WORK TASK> Please repeat, precisely as written, only the lines from the one containing "(475, 132) = (367, 80): blue" through the last line of the records below, pictures omitted.

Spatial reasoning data
--*--

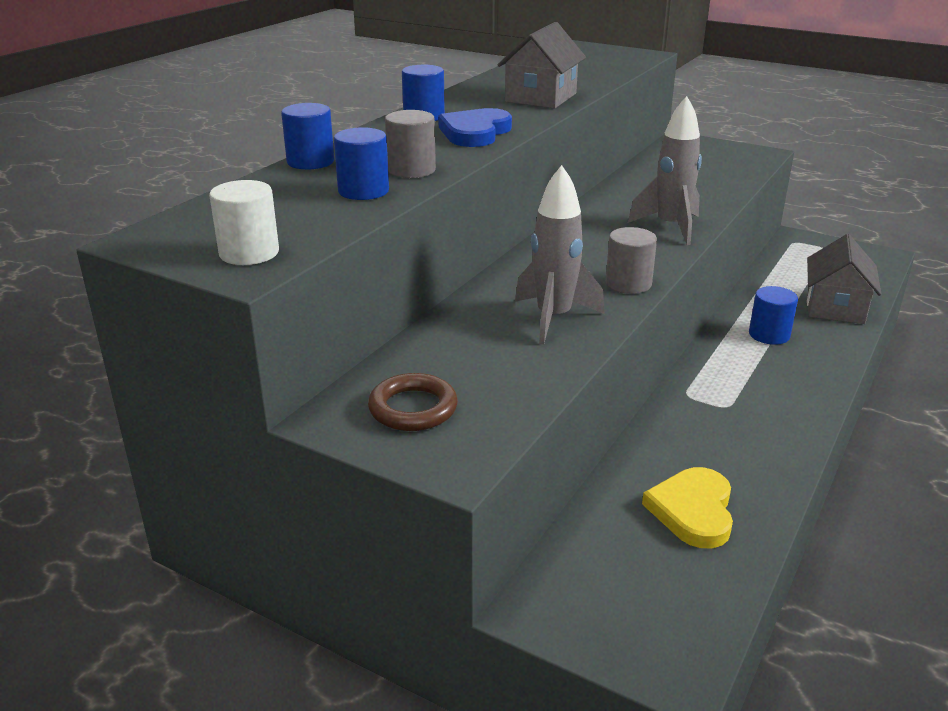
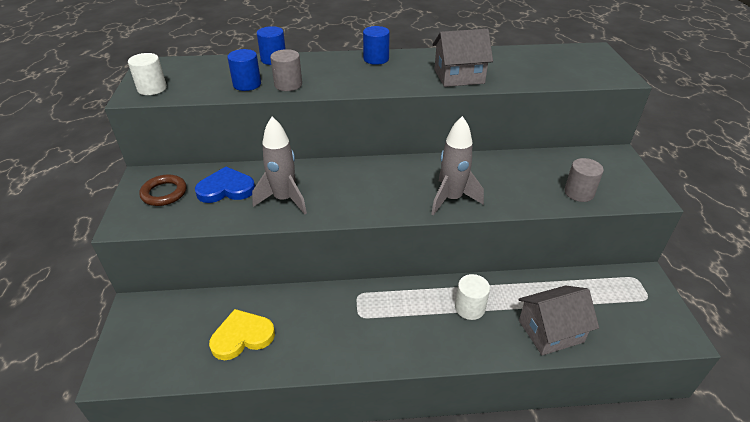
camera: 55 degrees right, 10 degrees up
(475, 132) = (367, 80): blue heart -> blue heart (226, 189)
(628, 284) = (351, 210): grey cylinder -> grey cylinder (579, 193)
(769, 335) = (469, 308): blue cylinder -> white cylinder

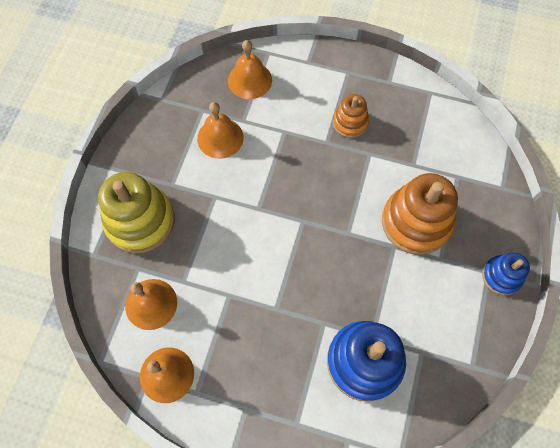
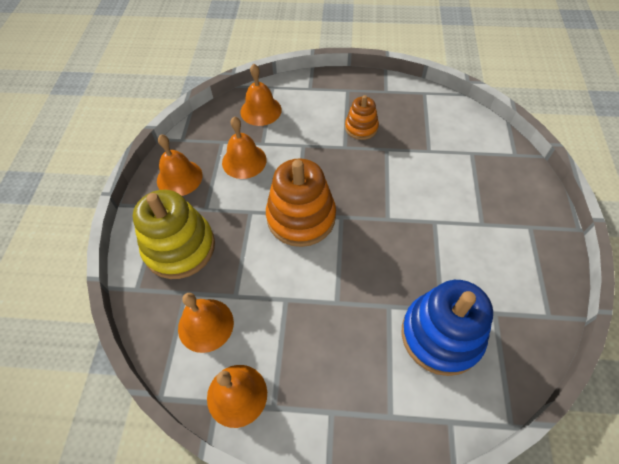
camera: 10 degrees left, 10 degrees down
(152, 144) = (179, 178): none -> orange bell
(416, 222) = (447, 197): orange stacking toy -> orange stacking toy (301, 217)
(501, 276) = (543, 228): blue stacking toy -> none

--*--

YOUR RESPONSE>
(475, 132) = (367, 80): blue heart -> blue heart (226, 189)
(628, 284) = (351, 210): grey cylinder -> grey cylinder (579, 193)
(769, 335) = (469, 308): blue cylinder -> white cylinder

camera: 10 degrees left, 10 degrees down
(152, 144) = (179, 178): none -> orange bell
(416, 222) = (447, 197): orange stacking toy -> orange stacking toy (301, 217)
(501, 276) = (543, 228): blue stacking toy -> none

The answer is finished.